(Items listed in a dataset)
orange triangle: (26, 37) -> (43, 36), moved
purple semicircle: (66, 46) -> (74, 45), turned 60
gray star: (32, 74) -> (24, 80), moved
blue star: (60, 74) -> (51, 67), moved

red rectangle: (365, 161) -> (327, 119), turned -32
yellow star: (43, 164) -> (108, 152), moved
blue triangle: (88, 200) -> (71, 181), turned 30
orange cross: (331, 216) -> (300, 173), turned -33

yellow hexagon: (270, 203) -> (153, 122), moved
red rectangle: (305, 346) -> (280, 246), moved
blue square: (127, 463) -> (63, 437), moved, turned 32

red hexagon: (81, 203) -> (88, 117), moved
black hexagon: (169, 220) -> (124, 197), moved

...

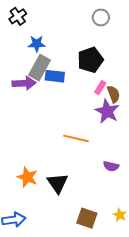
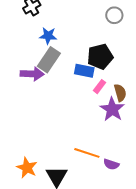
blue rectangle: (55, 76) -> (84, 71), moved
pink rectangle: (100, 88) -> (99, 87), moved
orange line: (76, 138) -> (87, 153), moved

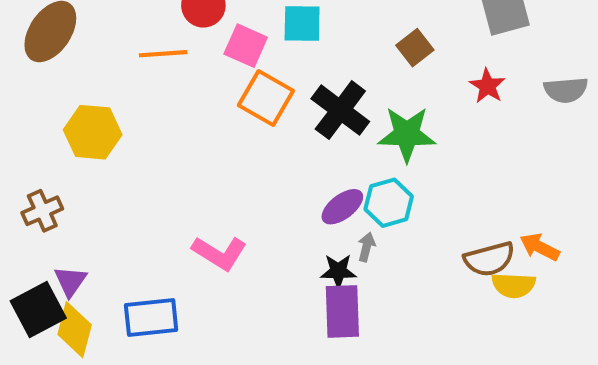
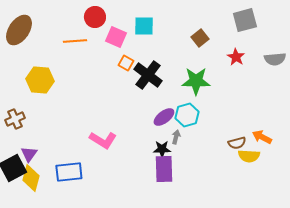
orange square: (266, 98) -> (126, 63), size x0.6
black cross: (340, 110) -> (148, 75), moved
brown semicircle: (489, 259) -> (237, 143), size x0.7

### [INSTRUCTIONS TO FOLLOW]
Take exactly the lines from the one containing "yellow star: (43, 164) -> (108, 152), moved" through the one containing "blue square: (127, 463)" in the data above, and output them with nothing added.

### [ANSWER AREA]
yellow star: (43, 164) -> (108, 152), moved
blue triangle: (88, 200) -> (71, 181), turned 30
orange cross: (331, 216) -> (300, 173), turned -33

yellow hexagon: (270, 203) -> (153, 122), moved
red rectangle: (305, 346) -> (280, 246), moved
blue square: (127, 463) -> (63, 437), moved, turned 32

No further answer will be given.